• **Activity**
Leave out the pictures and output the data verbatim.

• **Stored data**
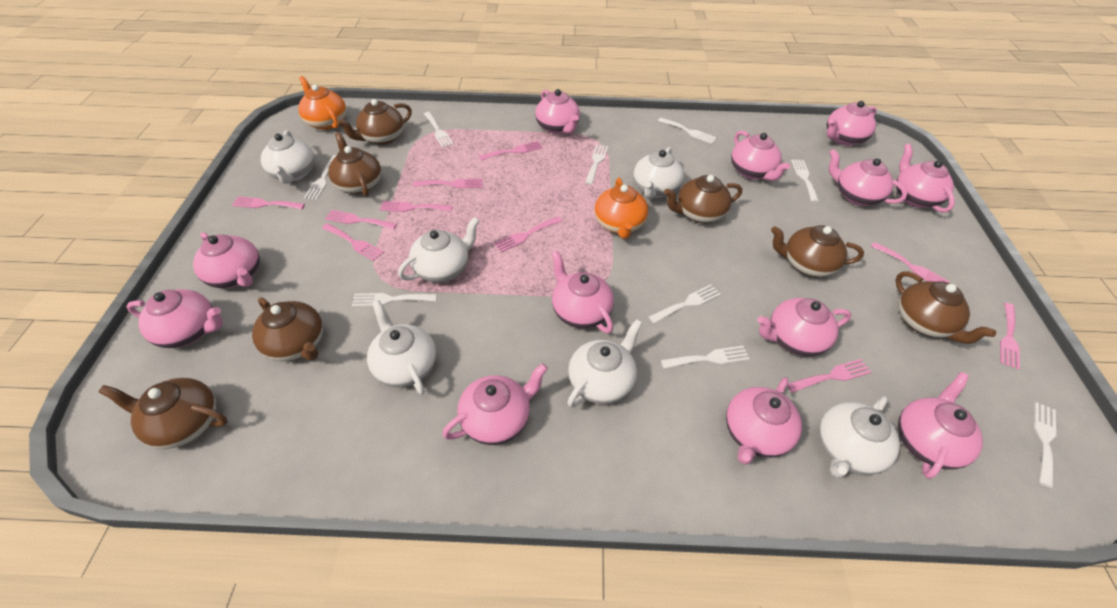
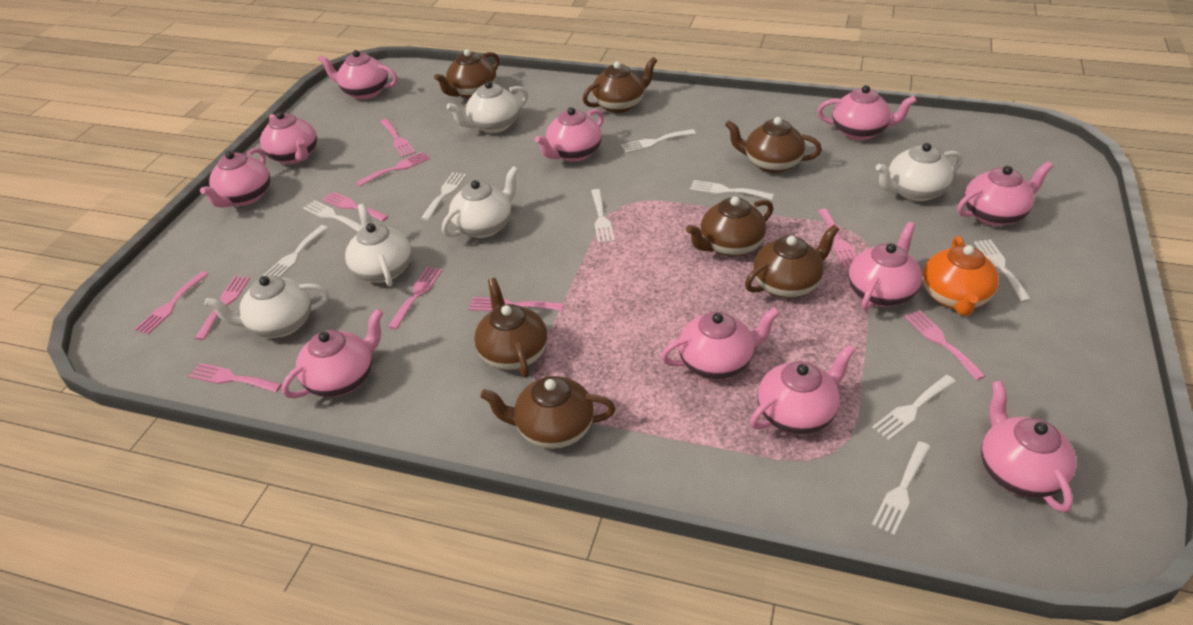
orange teapot: 2 -> 1
pink teapot: 12 -> 11
white teapot: 6 -> 5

• **Reply to the exercise**
orange teapot: 2 -> 1
pink teapot: 12 -> 11
white teapot: 6 -> 5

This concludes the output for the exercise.